** Information provided **
== Segment start ==

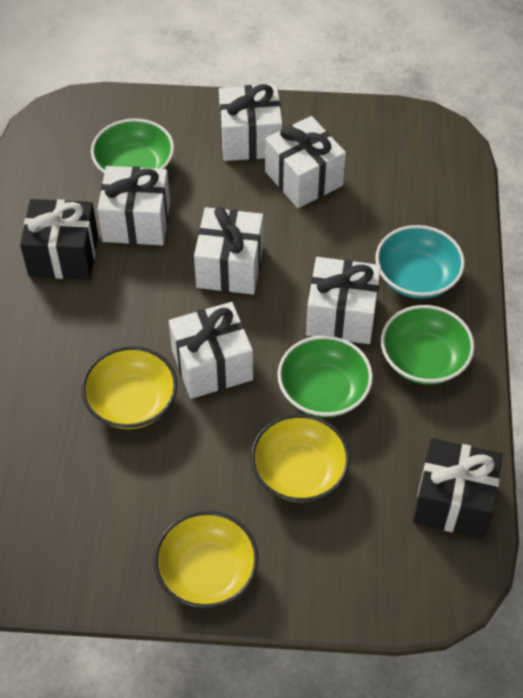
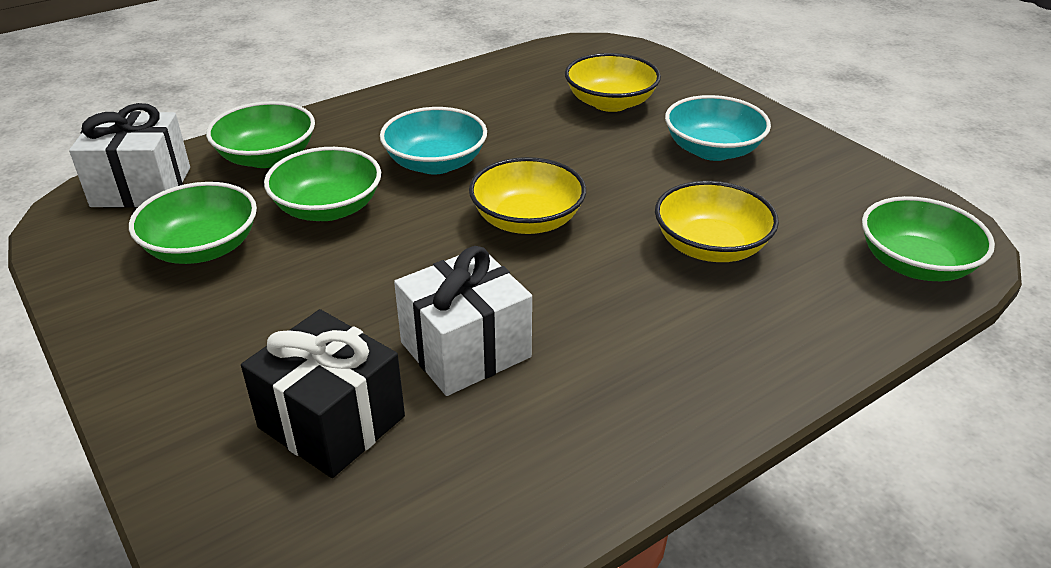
black gift: 2 -> 1
green bowl: 3 -> 4
turquoise bowl: 1 -> 2
white gift: 6 -> 2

== Segment end ==

** Directions for this task **
Please repeat the listing precisely, excluding the pictures it contains.

** The completed task **
black gift: 2 -> 1
green bowl: 3 -> 4
turquoise bowl: 1 -> 2
white gift: 6 -> 2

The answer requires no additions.